DESCRIPTION OF THE TASK ->
Should a line in the entries below contain "LOAD", return that line.

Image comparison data
.....
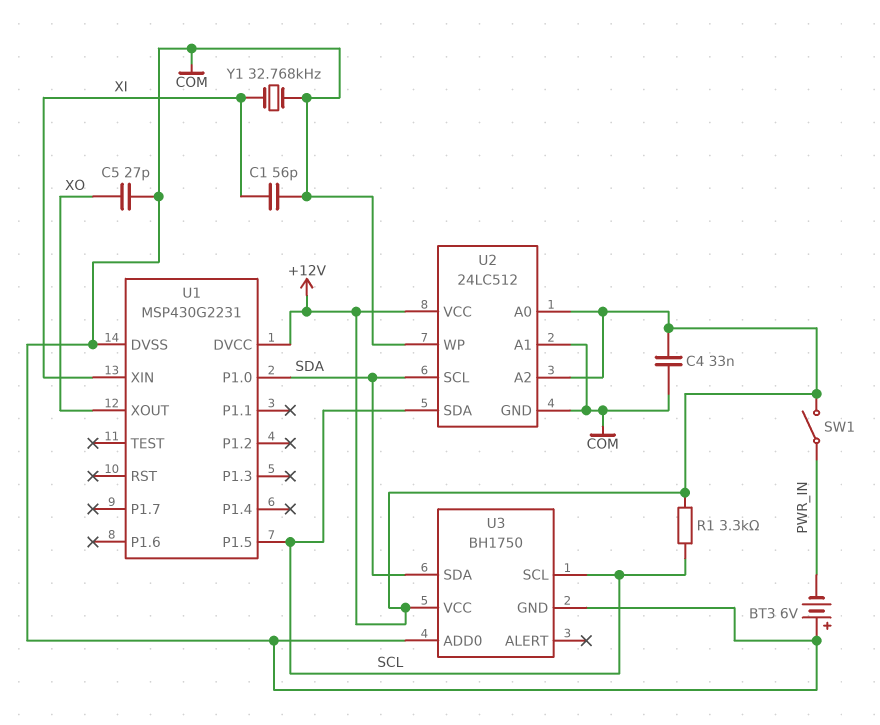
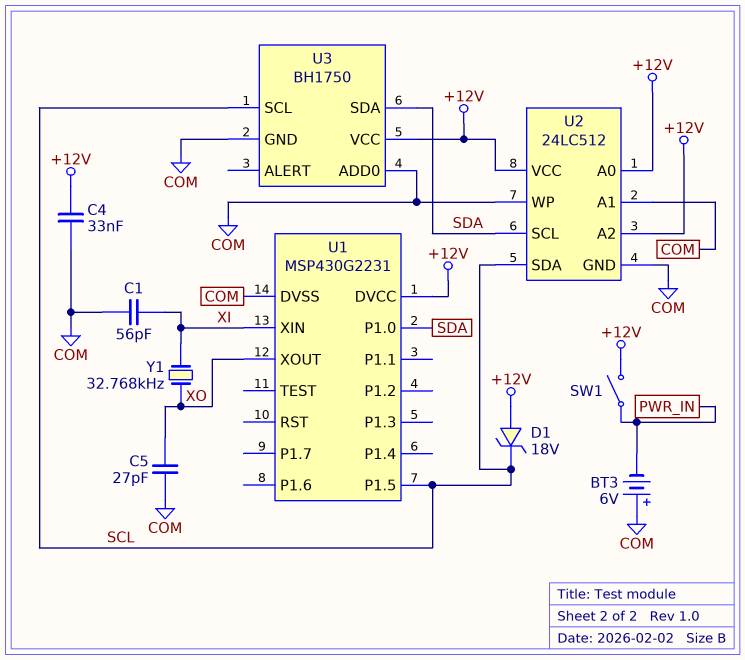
D1: none -> zener 18V (A +12V, K SCL)
R1: 3.3k (+12V, SCL) -> none
Y1: 32.768kHz (COM, XI) -> 32.768kHz (XI, XO)

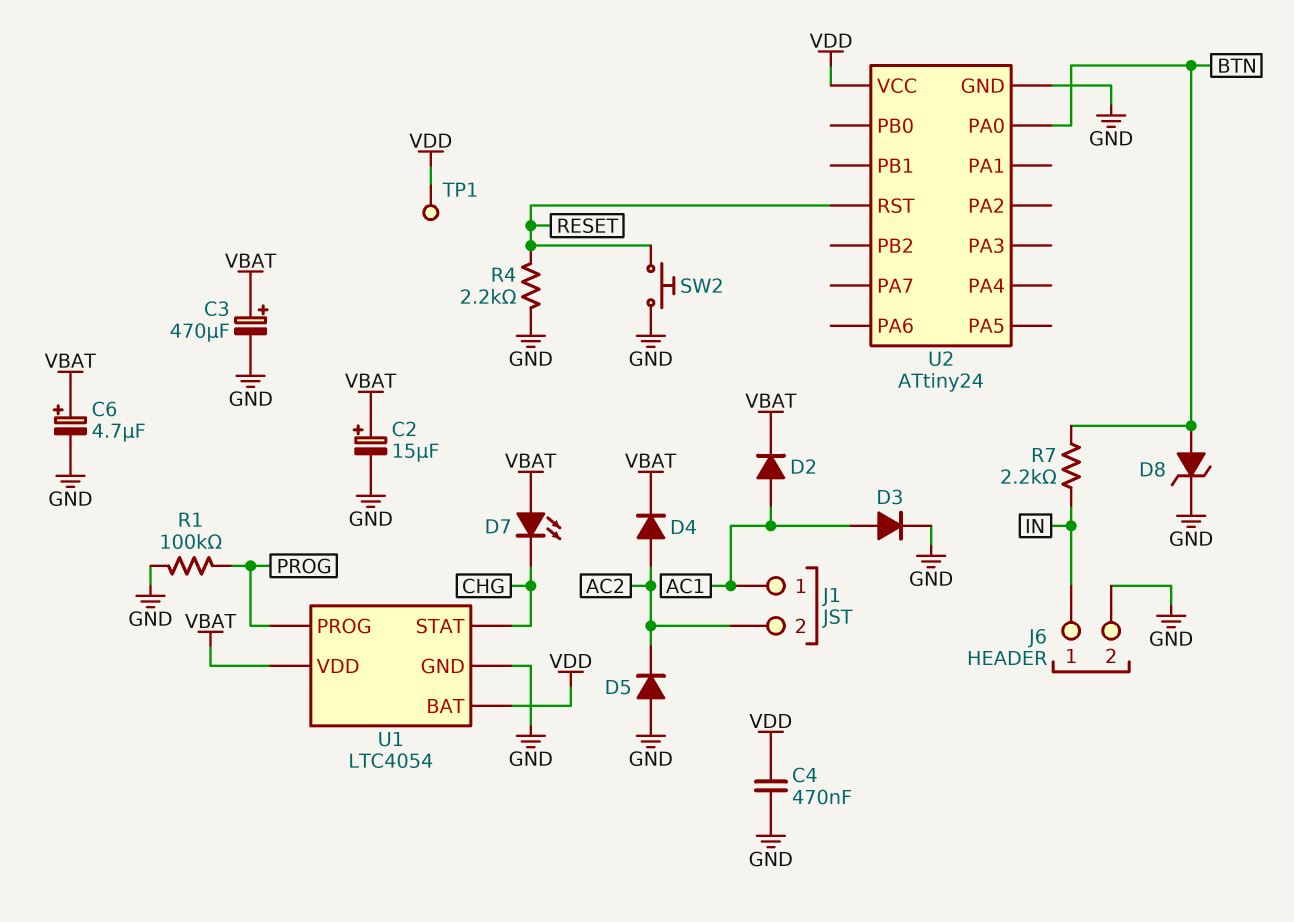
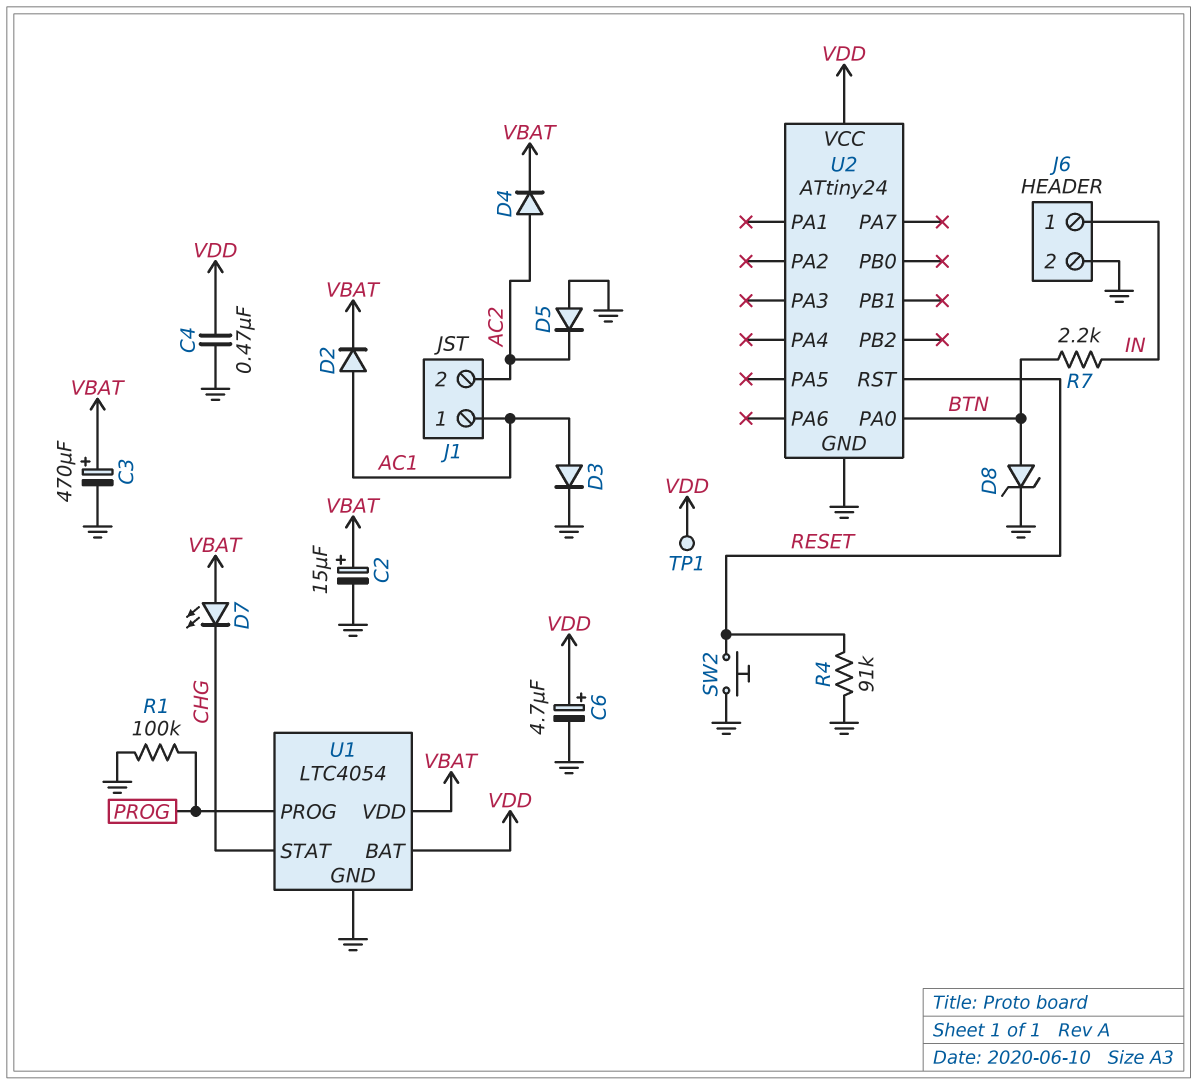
C6: 4.7uF (plus VBAT, minus GND) -> 4.7uF (plus VDD, minus GND)
R4: 2.2k (GND, RESET) -> 91k (GND, RESET)

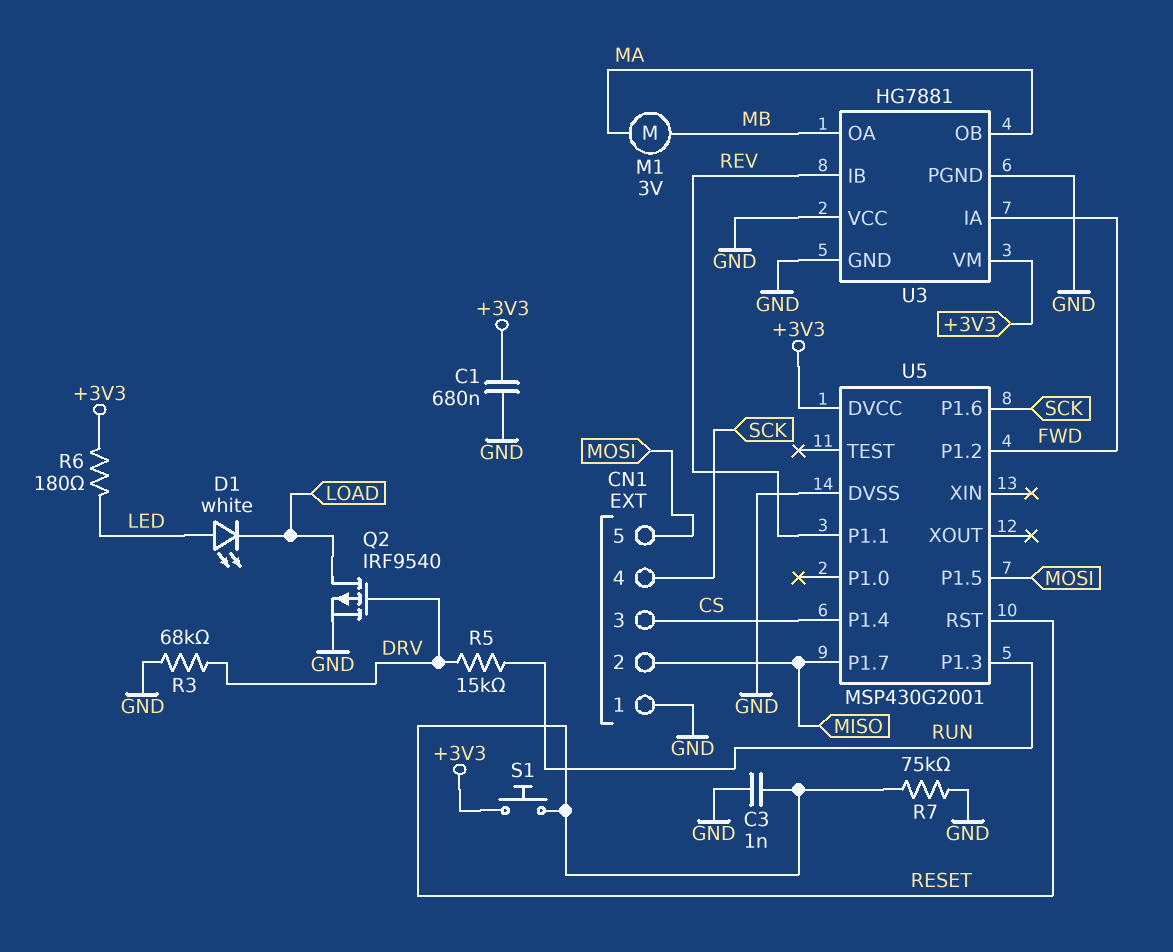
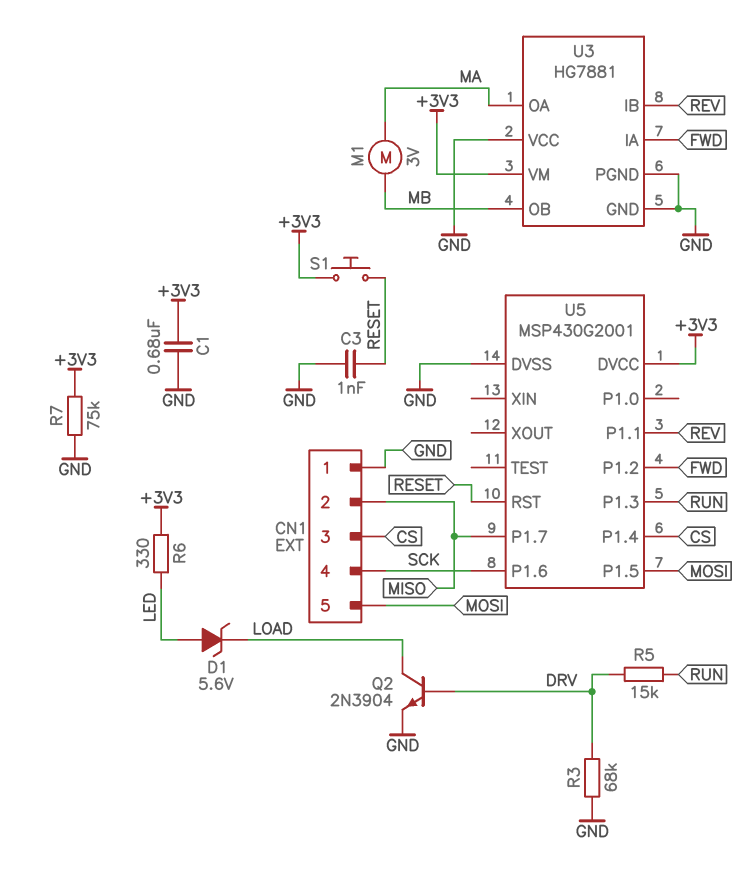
D1: LED white (A LED, K LOAD) -> zener 5.6V (A LED, K LOAD)
Q2: PMOS IRF9540 (G DRV, D LOAD, S GND) -> NPN 2N3904 (B DRV, C LOAD, E GND)
R6: 180 (+3V3, LED) -> 330 (+3V3, LED)
R7: 75k (GND, RESET) -> 75k (+3V3, GND)
U3 pin OA: MB -> MA
U3 pin OB: MA -> MB

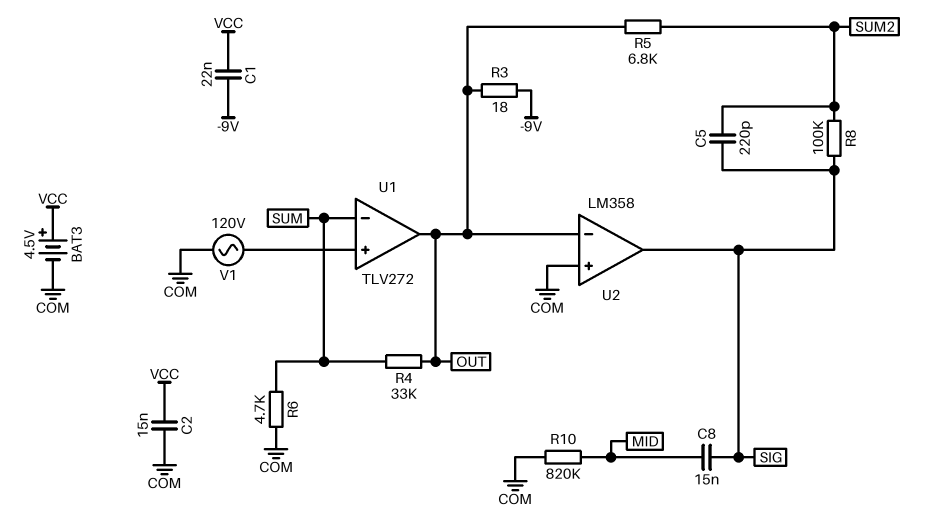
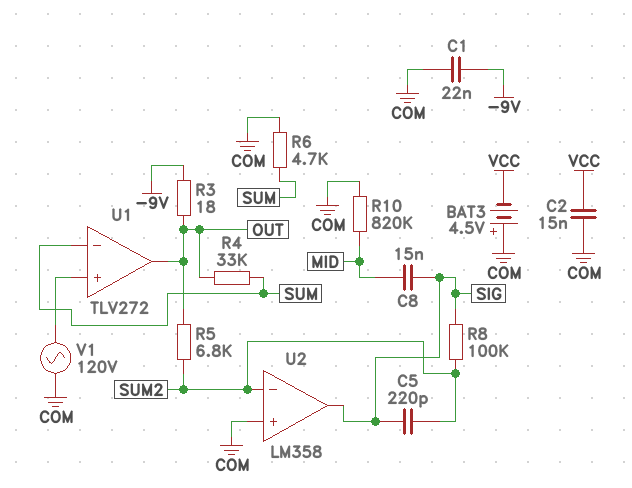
BAT3: 4.5V (plus VCC, minus COM) -> 4.5V (plus COM, minus VCC)
C1: 22nF (-9V, VCC) -> 22nF (-9V, COM)
U2 pin in-: OUT -> SUM2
.....
ANSWER TO THIS TASK ->
D1: LED white (A LED, K LOAD) -> zener 5.6V (A LED, K LOAD)
Q2: PMOS IRF9540 (G DRV, D LOAD, S GND) -> NPN 2N3904 (B DRV, C LOAD, E GND)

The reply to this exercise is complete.